## Task to complete
Where does the word "bowling" appear in the data? Copy every line that holds it.
━━━━━ Material provided
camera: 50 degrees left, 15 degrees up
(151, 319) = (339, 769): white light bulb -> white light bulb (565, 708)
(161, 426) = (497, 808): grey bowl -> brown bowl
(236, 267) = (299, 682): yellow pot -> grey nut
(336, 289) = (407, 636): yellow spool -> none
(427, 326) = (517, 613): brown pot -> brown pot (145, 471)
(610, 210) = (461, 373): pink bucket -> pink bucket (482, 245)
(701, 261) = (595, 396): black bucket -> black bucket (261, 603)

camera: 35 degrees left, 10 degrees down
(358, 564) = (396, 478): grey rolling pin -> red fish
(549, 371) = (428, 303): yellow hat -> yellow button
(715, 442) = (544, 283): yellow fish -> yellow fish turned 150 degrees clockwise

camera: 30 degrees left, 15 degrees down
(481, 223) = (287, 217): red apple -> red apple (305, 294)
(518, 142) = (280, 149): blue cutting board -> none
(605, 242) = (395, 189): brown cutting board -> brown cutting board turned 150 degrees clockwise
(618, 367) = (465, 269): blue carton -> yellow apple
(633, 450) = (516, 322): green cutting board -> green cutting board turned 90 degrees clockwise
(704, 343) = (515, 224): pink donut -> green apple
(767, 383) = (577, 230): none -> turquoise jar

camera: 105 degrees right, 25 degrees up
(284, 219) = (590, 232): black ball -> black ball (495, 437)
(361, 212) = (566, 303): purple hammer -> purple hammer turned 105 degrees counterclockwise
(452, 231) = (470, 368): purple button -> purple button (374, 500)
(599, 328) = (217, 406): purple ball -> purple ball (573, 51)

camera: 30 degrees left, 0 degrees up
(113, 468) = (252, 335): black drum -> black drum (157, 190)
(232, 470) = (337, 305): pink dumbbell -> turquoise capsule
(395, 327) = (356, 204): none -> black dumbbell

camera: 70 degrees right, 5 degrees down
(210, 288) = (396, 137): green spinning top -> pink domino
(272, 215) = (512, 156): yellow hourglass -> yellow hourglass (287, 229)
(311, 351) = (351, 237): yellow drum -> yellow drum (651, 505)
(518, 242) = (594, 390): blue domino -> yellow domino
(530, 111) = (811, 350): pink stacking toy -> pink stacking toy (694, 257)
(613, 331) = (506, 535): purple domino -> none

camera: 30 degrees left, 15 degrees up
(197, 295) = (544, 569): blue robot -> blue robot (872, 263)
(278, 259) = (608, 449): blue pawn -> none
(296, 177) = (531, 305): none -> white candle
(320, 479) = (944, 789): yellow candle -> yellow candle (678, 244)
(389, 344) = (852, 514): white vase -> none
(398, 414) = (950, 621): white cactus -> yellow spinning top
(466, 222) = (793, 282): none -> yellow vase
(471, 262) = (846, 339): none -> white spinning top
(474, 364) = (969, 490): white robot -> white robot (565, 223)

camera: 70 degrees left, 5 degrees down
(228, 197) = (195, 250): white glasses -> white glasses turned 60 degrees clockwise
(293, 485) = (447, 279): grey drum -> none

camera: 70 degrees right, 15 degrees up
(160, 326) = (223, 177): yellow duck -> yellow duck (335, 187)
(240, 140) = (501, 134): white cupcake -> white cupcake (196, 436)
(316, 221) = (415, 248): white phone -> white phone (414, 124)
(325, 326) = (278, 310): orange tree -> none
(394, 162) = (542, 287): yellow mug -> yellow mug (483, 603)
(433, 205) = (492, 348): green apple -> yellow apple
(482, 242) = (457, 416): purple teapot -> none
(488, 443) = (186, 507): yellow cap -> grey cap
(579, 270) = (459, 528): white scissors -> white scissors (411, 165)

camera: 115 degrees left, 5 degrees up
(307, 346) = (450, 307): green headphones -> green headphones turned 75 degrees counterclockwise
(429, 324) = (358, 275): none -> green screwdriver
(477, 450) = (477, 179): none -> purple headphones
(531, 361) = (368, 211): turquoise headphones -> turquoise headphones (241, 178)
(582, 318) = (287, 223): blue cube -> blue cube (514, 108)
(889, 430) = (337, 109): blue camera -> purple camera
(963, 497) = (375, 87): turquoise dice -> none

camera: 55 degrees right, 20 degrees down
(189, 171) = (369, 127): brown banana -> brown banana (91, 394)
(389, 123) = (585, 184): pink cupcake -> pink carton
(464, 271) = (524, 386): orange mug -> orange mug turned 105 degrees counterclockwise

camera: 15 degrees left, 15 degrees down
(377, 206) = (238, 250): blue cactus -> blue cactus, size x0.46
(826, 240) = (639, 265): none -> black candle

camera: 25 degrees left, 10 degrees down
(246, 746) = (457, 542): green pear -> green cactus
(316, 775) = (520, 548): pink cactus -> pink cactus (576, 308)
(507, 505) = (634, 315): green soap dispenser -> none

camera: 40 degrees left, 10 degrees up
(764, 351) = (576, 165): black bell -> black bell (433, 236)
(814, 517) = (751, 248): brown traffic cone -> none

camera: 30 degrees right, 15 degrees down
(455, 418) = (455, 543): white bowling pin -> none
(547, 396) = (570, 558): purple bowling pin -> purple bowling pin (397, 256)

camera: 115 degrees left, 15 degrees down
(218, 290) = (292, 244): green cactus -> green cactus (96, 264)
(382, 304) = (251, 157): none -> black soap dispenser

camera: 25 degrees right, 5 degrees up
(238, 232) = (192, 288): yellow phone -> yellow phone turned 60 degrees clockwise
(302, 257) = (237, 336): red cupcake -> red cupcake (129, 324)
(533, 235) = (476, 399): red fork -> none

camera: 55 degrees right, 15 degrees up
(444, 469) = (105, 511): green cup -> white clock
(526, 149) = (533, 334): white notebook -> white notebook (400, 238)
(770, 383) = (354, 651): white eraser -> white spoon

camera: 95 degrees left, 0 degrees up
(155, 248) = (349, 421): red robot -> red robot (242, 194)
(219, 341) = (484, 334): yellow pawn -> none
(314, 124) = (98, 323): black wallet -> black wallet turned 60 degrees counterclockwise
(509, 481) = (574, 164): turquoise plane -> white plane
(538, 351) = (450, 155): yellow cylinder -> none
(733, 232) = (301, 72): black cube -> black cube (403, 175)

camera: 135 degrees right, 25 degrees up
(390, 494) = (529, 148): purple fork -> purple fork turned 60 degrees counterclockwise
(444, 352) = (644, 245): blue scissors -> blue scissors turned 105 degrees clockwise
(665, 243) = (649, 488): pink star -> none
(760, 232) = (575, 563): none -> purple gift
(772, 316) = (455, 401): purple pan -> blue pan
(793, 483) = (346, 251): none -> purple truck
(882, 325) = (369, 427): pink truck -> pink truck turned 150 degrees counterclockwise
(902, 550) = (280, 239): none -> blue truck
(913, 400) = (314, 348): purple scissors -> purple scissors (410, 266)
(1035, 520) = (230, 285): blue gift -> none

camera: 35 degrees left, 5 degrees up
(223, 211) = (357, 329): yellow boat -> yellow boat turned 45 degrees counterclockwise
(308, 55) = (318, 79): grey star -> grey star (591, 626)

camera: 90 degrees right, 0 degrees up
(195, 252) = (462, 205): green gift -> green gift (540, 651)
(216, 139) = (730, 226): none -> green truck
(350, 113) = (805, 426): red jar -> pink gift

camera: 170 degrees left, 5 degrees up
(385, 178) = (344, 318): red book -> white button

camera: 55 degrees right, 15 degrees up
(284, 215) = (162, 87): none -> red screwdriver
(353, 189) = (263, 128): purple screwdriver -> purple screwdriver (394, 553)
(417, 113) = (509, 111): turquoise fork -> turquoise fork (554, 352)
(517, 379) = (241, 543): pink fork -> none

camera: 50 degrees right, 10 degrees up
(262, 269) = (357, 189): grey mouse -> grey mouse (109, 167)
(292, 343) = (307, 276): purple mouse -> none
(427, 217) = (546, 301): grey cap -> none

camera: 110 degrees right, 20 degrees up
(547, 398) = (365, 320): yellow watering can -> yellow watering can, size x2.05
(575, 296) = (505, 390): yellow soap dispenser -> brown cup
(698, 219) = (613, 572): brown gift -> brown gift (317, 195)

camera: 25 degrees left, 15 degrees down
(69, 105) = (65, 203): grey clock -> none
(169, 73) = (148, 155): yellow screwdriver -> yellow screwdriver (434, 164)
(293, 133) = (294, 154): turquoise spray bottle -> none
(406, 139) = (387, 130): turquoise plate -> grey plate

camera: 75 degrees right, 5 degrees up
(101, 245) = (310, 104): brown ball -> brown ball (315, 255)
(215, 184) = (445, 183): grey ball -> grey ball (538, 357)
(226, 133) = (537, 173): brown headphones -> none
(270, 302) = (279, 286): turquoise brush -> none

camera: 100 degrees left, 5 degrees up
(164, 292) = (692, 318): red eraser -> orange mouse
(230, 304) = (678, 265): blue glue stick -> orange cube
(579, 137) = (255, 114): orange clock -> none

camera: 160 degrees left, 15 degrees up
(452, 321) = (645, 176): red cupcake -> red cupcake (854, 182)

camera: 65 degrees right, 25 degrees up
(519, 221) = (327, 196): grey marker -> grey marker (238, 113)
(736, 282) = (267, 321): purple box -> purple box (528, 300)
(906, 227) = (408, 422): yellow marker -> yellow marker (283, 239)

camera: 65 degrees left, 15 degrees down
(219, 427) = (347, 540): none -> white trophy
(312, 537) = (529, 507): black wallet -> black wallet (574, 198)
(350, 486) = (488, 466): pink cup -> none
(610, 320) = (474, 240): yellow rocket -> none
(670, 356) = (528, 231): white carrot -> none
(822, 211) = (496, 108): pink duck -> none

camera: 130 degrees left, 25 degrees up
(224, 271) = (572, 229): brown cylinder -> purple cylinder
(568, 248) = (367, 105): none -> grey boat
━━━━━━━━━━
## Finished task
(455, 418) = (455, 543): white bowling pin -> none
(547, 396) = (570, 558): purple bowling pin -> purple bowling pin (397, 256)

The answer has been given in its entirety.